> [Input]:
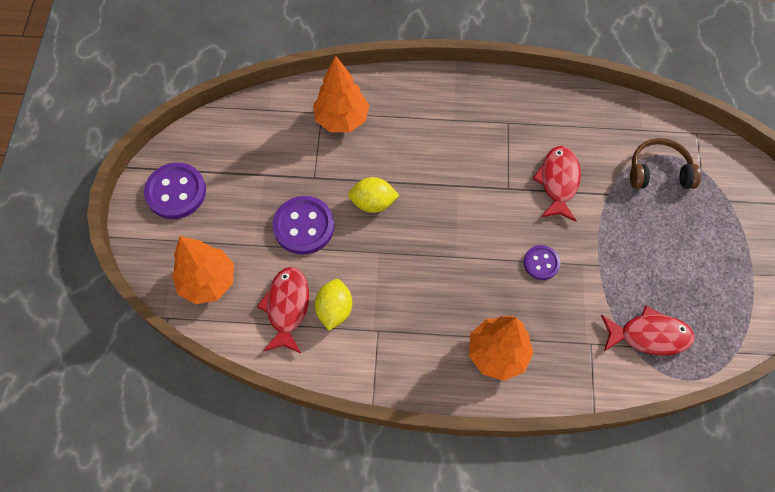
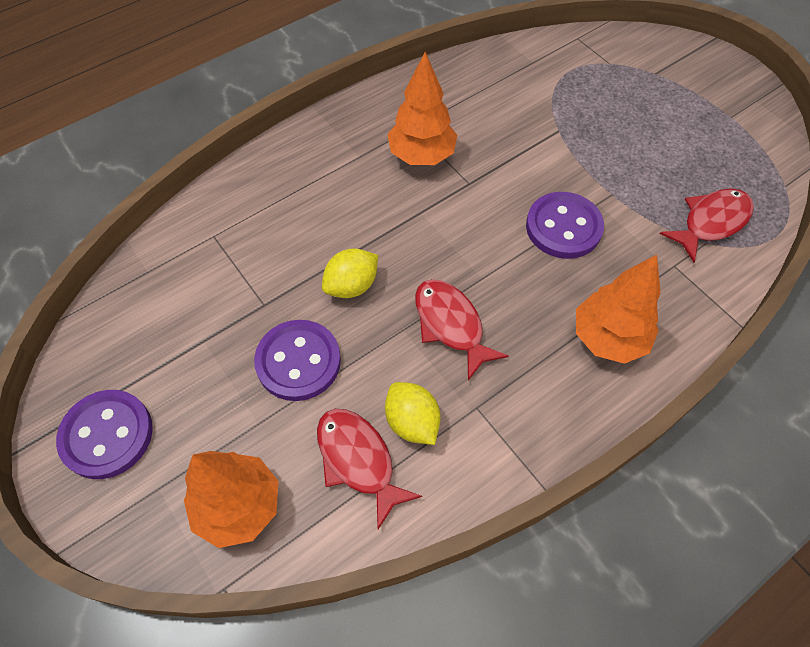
camera: 40 degrees left, 5 degrees down
orange tree [313,55,369,132] -> orange tree moved to [387,52,457,165]
purple button [524,245,561,280] -> purple button [526,192,604,259], size x1.74
red fish [532,146,581,222] -> red fish moved to [415,279,509,381]
brown headphones [630,138,701,189] -> none

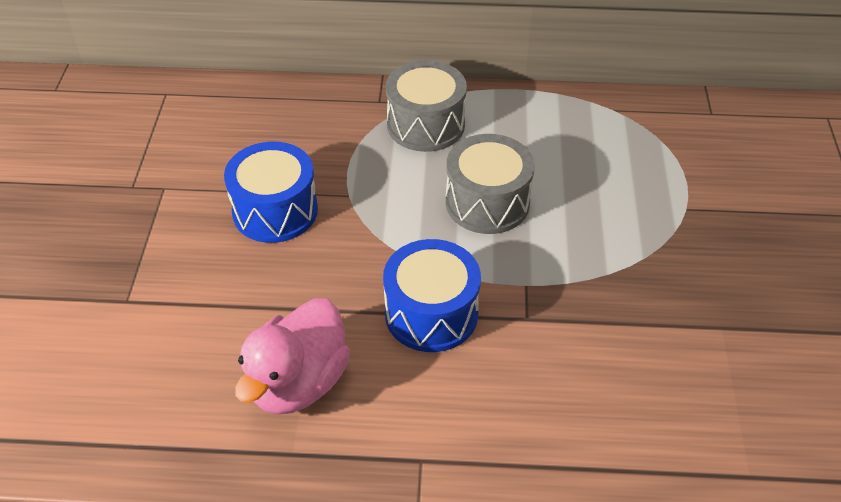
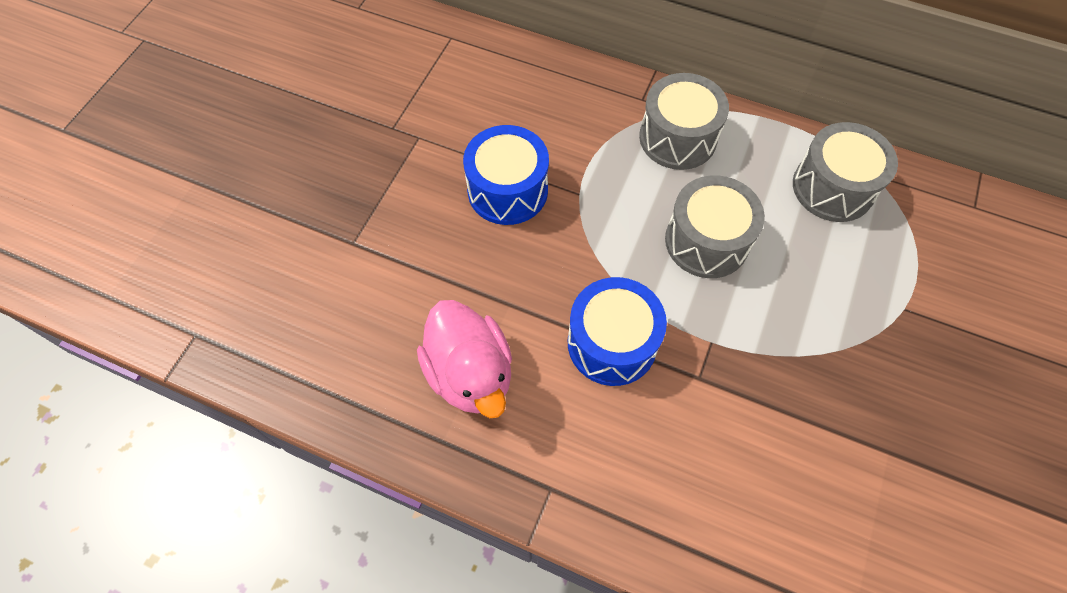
camera: 20 degrees right, 15 degrees up
pink duck [235,298,350,415] -> pink duck turned 75 degrees counterclockwise [417,300,512,418]
none -> grey drum [793,122,898,222]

> [Assignment]: From the line with "brown headphones [630,138,701,189] -> none" through the end of the listing, write out every line exactly, leaving out the pictures.

> [Response box]:
brown headphones [630,138,701,189] -> none

camera: 20 degrees right, 15 degrees up
pink duck [235,298,350,415] -> pink duck turned 75 degrees counterclockwise [417,300,512,418]
none -> grey drum [793,122,898,222]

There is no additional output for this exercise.